(Before-and-after object lists)
• • • •

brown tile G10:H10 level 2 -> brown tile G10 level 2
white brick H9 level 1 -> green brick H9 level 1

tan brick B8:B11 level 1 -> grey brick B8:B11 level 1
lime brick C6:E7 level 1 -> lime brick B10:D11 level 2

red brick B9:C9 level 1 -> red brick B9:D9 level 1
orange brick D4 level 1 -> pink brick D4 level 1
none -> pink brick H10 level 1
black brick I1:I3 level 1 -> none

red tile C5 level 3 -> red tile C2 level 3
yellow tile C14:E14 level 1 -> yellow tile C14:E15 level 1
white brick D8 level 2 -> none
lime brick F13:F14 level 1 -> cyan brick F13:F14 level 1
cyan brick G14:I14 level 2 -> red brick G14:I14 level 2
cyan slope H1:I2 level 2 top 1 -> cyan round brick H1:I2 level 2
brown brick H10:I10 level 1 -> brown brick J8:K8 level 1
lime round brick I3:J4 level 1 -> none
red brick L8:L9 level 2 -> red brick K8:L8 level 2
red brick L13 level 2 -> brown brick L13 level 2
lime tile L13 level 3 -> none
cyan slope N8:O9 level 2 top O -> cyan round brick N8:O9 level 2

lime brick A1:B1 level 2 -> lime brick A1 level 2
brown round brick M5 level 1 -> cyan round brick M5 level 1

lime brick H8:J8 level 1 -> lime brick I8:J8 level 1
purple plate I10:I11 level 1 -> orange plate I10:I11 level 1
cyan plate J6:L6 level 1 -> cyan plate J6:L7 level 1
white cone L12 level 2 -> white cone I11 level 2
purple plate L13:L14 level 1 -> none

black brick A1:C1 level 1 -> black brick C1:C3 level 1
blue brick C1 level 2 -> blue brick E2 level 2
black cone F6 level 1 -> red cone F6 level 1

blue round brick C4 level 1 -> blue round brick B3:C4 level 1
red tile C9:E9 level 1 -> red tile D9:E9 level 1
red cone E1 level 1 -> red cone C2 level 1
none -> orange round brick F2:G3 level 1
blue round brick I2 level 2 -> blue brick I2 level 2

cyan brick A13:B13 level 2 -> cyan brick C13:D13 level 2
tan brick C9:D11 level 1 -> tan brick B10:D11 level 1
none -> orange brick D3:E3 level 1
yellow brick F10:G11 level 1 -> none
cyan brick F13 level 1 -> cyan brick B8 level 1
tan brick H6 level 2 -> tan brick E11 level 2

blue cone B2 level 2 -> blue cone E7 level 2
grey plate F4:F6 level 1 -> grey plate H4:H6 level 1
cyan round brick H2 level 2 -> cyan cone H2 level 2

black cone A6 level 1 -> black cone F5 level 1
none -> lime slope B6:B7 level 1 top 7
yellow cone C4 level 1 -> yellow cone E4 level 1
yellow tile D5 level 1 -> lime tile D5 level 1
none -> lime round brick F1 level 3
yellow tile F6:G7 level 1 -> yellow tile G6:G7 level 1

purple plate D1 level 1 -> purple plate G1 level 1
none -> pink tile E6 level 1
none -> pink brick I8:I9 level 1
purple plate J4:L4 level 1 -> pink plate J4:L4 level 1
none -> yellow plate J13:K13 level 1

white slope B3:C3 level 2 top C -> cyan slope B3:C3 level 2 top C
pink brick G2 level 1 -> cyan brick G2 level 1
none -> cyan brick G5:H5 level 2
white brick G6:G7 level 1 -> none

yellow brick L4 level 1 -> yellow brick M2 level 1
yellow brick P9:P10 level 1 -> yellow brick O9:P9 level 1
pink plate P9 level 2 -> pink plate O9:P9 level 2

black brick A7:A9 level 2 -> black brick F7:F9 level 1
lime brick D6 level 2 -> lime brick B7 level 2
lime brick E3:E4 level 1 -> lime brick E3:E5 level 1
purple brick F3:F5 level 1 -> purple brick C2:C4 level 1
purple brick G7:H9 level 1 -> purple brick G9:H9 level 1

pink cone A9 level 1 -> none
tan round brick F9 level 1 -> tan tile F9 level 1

• • • •

## [Exercise brief]
Restate each entry word for word.

## [Task answer]
brown tile G10:H10 level 2 -> brown tile G10 level 2
white brick H9 level 1 -> green brick H9 level 1

tan brick B8:B11 level 1 -> grey brick B8:B11 level 1
lime brick C6:E7 level 1 -> lime brick B10:D11 level 2

red brick B9:C9 level 1 -> red brick B9:D9 level 1
orange brick D4 level 1 -> pink brick D4 level 1
none -> pink brick H10 level 1
black brick I1:I3 level 1 -> none

red tile C5 level 3 -> red tile C2 level 3
yellow tile C14:E14 level 1 -> yellow tile C14:E15 level 1
white brick D8 level 2 -> none
lime brick F13:F14 level 1 -> cyan brick F13:F14 level 1
cyan brick G14:I14 level 2 -> red brick G14:I14 level 2
cyan slope H1:I2 level 2 top 1 -> cyan round brick H1:I2 level 2
brown brick H10:I10 level 1 -> brown brick J8:K8 level 1
lime round brick I3:J4 level 1 -> none
red brick L8:L9 level 2 -> red brick K8:L8 level 2
red brick L13 level 2 -> brown brick L13 level 2
lime tile L13 level 3 -> none
cyan slope N8:O9 level 2 top O -> cyan round brick N8:O9 level 2

lime brick A1:B1 level 2 -> lime brick A1 level 2
brown round brick M5 level 1 -> cyan round brick M5 level 1

lime brick H8:J8 level 1 -> lime brick I8:J8 level 1
purple plate I10:I11 level 1 -> orange plate I10:I11 level 1
cyan plate J6:L6 level 1 -> cyan plate J6:L7 level 1
white cone L12 level 2 -> white cone I11 level 2
purple plate L13:L14 level 1 -> none

black brick A1:C1 level 1 -> black brick C1:C3 level 1
blue brick C1 level 2 -> blue brick E2 level 2
black cone F6 level 1 -> red cone F6 level 1

blue round brick C4 level 1 -> blue round brick B3:C4 level 1
red tile C9:E9 level 1 -> red tile D9:E9 level 1
red cone E1 level 1 -> red cone C2 level 1
none -> orange round brick F2:G3 level 1
blue round brick I2 level 2 -> blue brick I2 level 2

cyan brick A13:B13 level 2 -> cyan brick C13:D13 level 2
tan brick C9:D11 level 1 -> tan brick B10:D11 level 1
none -> orange brick D3:E3 level 1
yellow brick F10:G11 level 1 -> none
cyan brick F13 level 1 -> cyan brick B8 level 1
tan brick H6 level 2 -> tan brick E11 level 2

blue cone B2 level 2 -> blue cone E7 level 2
grey plate F4:F6 level 1 -> grey plate H4:H6 level 1
cyan round brick H2 level 2 -> cyan cone H2 level 2

black cone A6 level 1 -> black cone F5 level 1
none -> lime slope B6:B7 level 1 top 7
yellow cone C4 level 1 -> yellow cone E4 level 1
yellow tile D5 level 1 -> lime tile D5 level 1
none -> lime round brick F1 level 3
yellow tile F6:G7 level 1 -> yellow tile G6:G7 level 1

purple plate D1 level 1 -> purple plate G1 level 1
none -> pink tile E6 level 1
none -> pink brick I8:I9 level 1
purple plate J4:L4 level 1 -> pink plate J4:L4 level 1
none -> yellow plate J13:K13 level 1

white slope B3:C3 level 2 top C -> cyan slope B3:C3 level 2 top C
pink brick G2 level 1 -> cyan brick G2 level 1
none -> cyan brick G5:H5 level 2
white brick G6:G7 level 1 -> none

yellow brick L4 level 1 -> yellow brick M2 level 1
yellow brick P9:P10 level 1 -> yellow brick O9:P9 level 1
pink plate P9 level 2 -> pink plate O9:P9 level 2

black brick A7:A9 level 2 -> black brick F7:F9 level 1
lime brick D6 level 2 -> lime brick B7 level 2
lime brick E3:E4 level 1 -> lime brick E3:E5 level 1
purple brick F3:F5 level 1 -> purple brick C2:C4 level 1
purple brick G7:H9 level 1 -> purple brick G9:H9 level 1

pink cone A9 level 1 -> none
tan round brick F9 level 1 -> tan tile F9 level 1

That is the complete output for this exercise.